**THE TASK:** Reproduce every record below exactly as written, but leave out any pictures.

Top of EXTRACTED INFORMATION

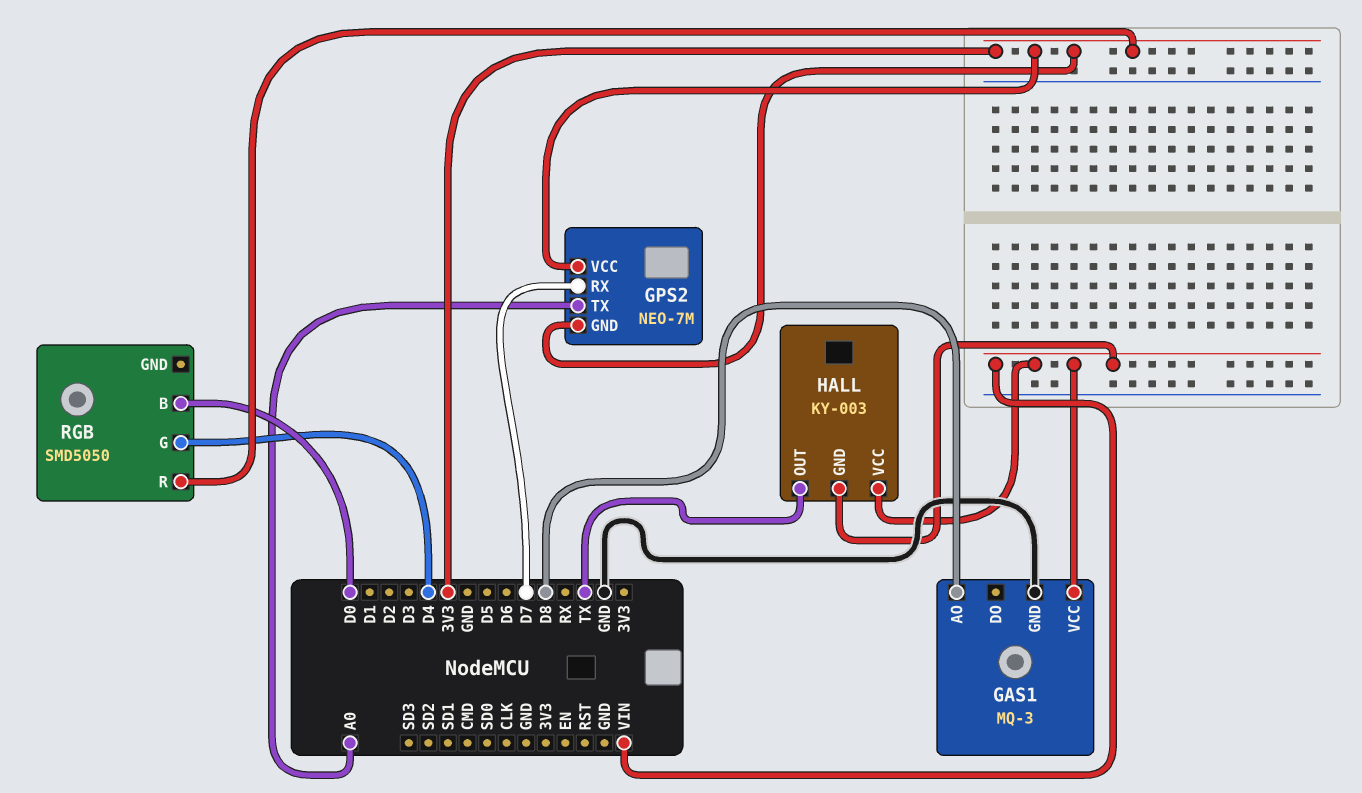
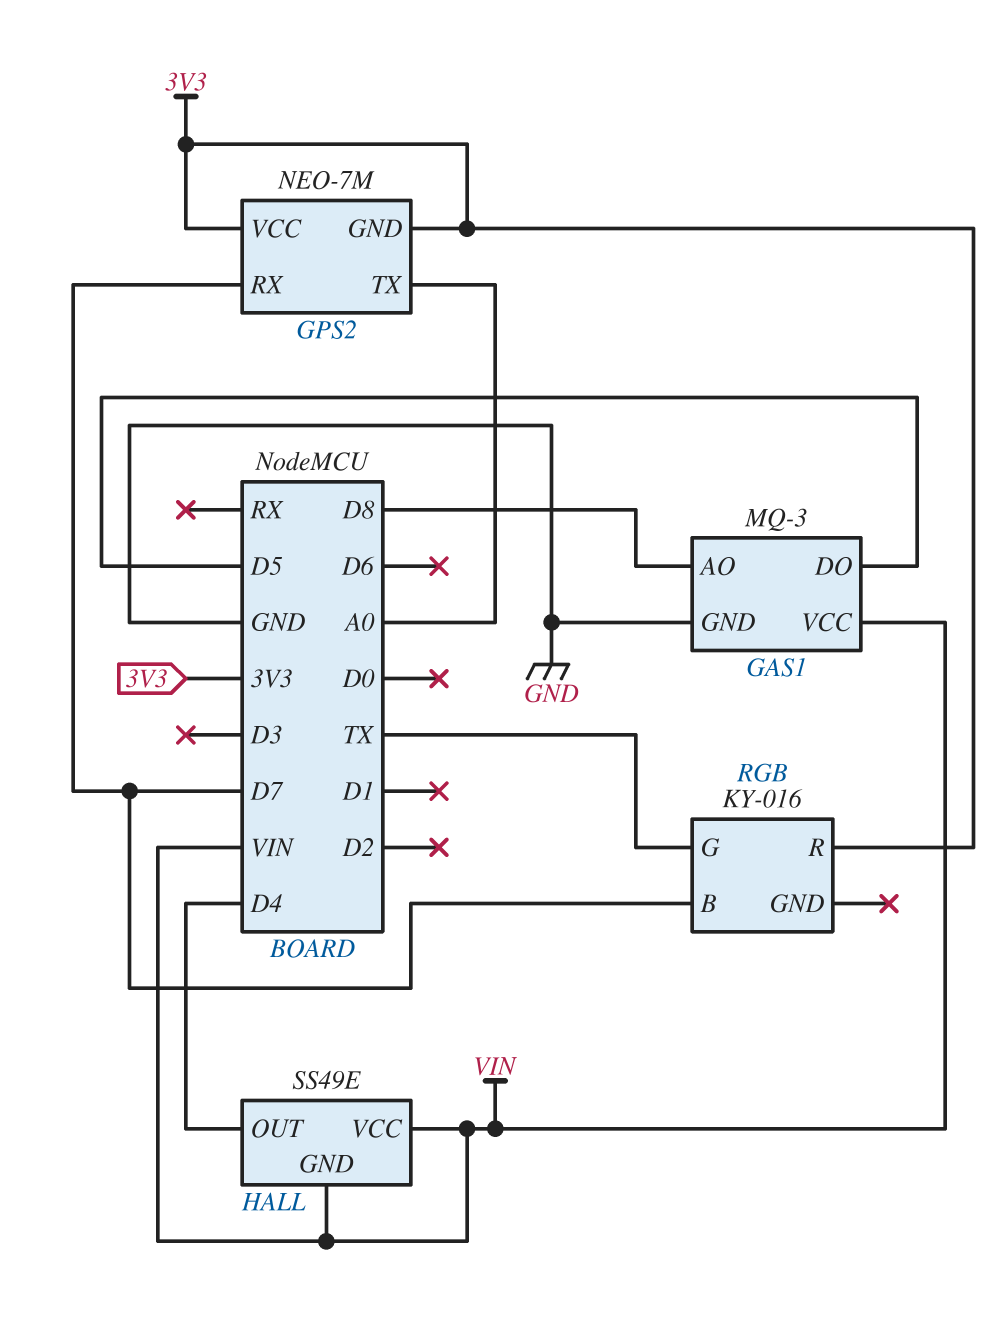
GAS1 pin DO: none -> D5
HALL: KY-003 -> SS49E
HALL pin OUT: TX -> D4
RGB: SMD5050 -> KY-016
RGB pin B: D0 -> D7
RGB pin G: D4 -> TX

Bottom of EXTRACTED INFORMATION

**OUTPUT OF THE TASK:**
GAS1 pin DO: none -> D5
HALL: KY-003 -> SS49E
HALL pin OUT: TX -> D4
RGB: SMD5050 -> KY-016
RGB pin B: D0 -> D7
RGB pin G: D4 -> TX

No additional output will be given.